Object change listings:
/---

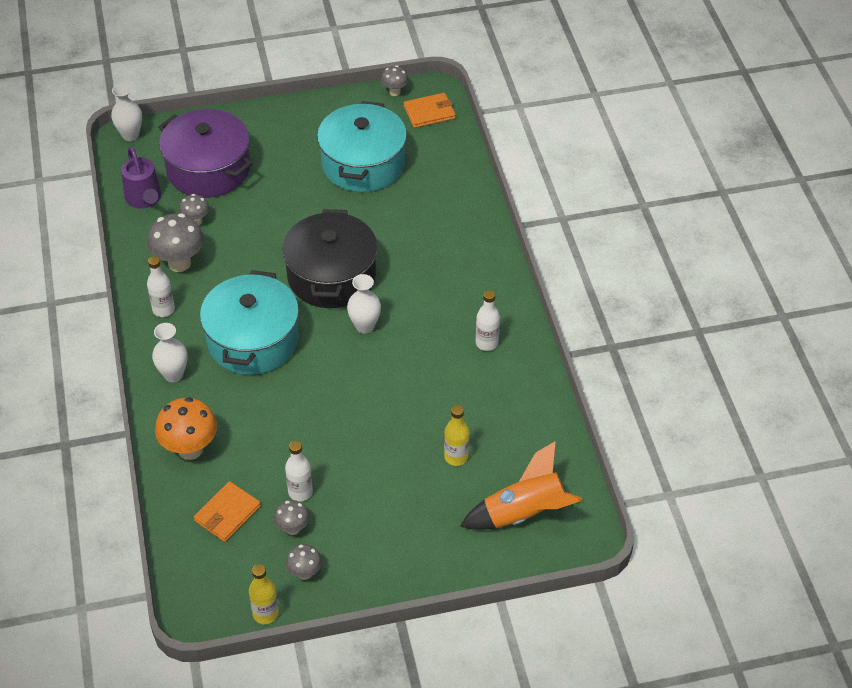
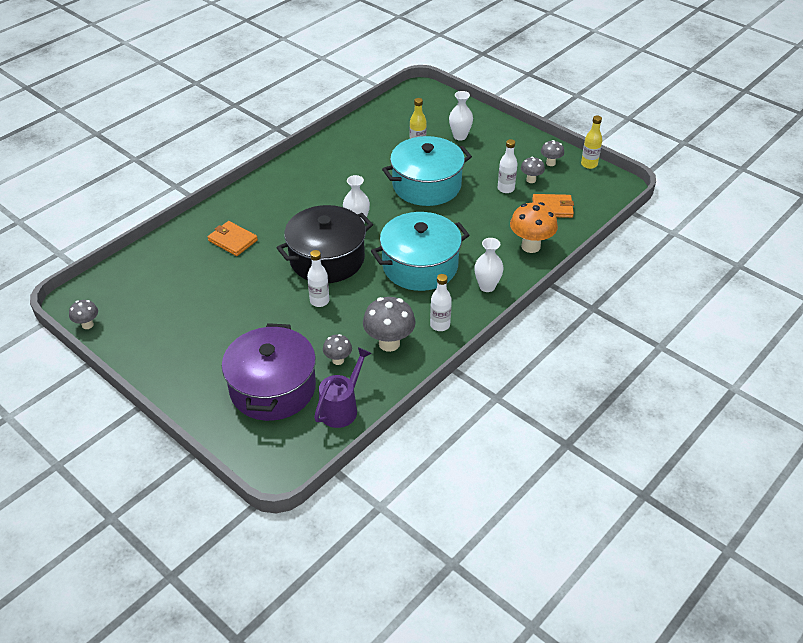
camera: 125 degrees left, 5 degrees down
(130, 135) = (271, 471): white vase -> white vase (460, 136)
(363, 164) = (194, 300): turquoise pot -> turquoise pot (426, 185)
(429, 112) = (102, 292): orange wallet -> orange wallet (232, 240)
(486, 343) = (321, 169): white bottle -> white bottle (319, 301)
(524, 514) = (428, 111): orange rocket -> none

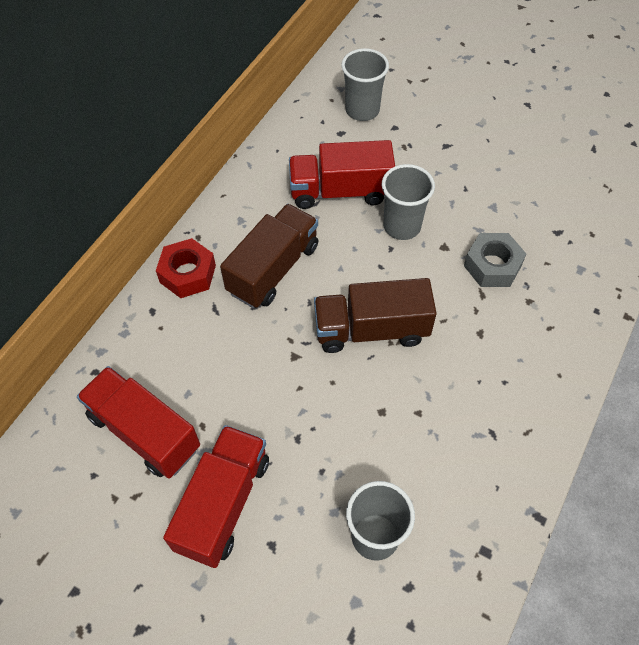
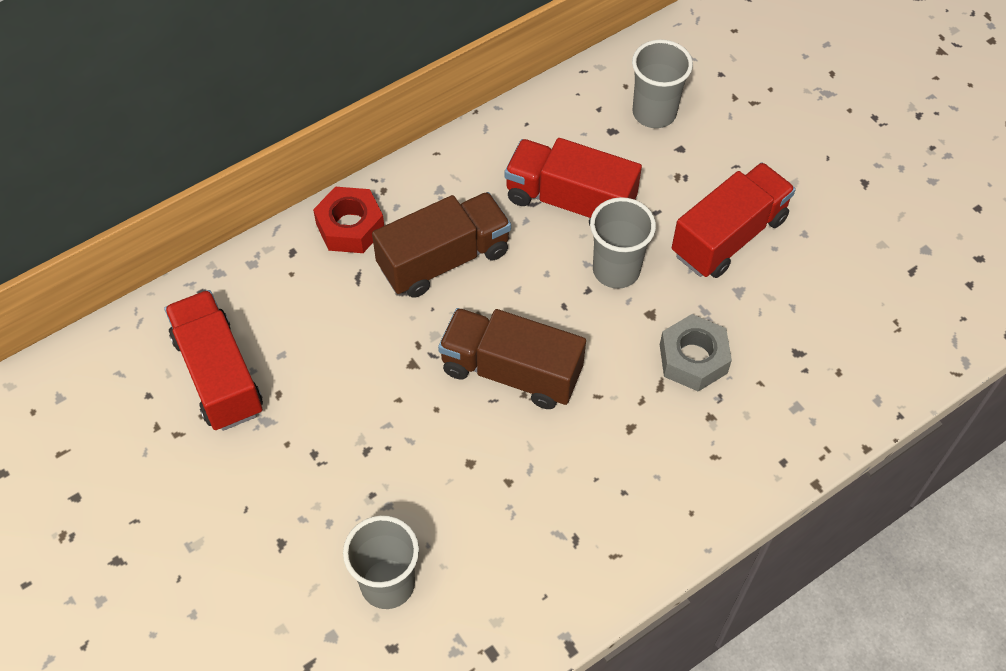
camera: 25 degrees right, 0 degrees up
(223, 503) = (256, 481): red truck -> red truck (728, 236)

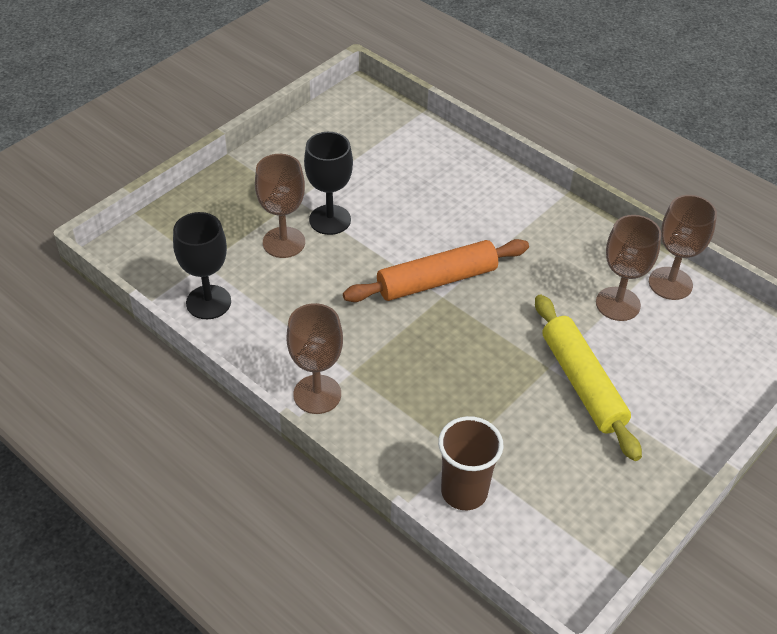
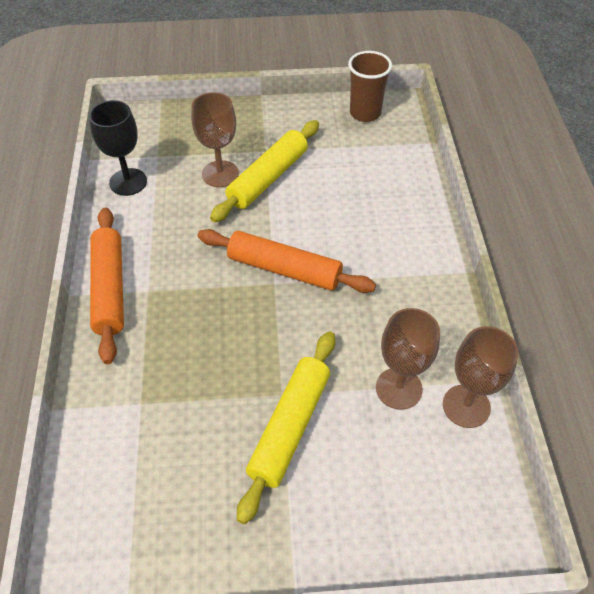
camera: 45 degrees right, 5 degrees up
(317, 394) = (110, 289): brown goblet -> orange rolling pin
(330, 220) = (268, 178): black goblet -> yellow rolling pin
(464, 492) = (107, 434): brown cup -> brown cup (365, 113)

\---

Exercise goal:
Exactly and exclusively, repeat the lines from the line that contains "(317, 394) = (110, 289): brown" through the end of the records, both ends included.

Reply:
(317, 394) = (110, 289): brown goblet -> orange rolling pin
(330, 220) = (268, 178): black goblet -> yellow rolling pin
(464, 492) = (107, 434): brown cup -> brown cup (365, 113)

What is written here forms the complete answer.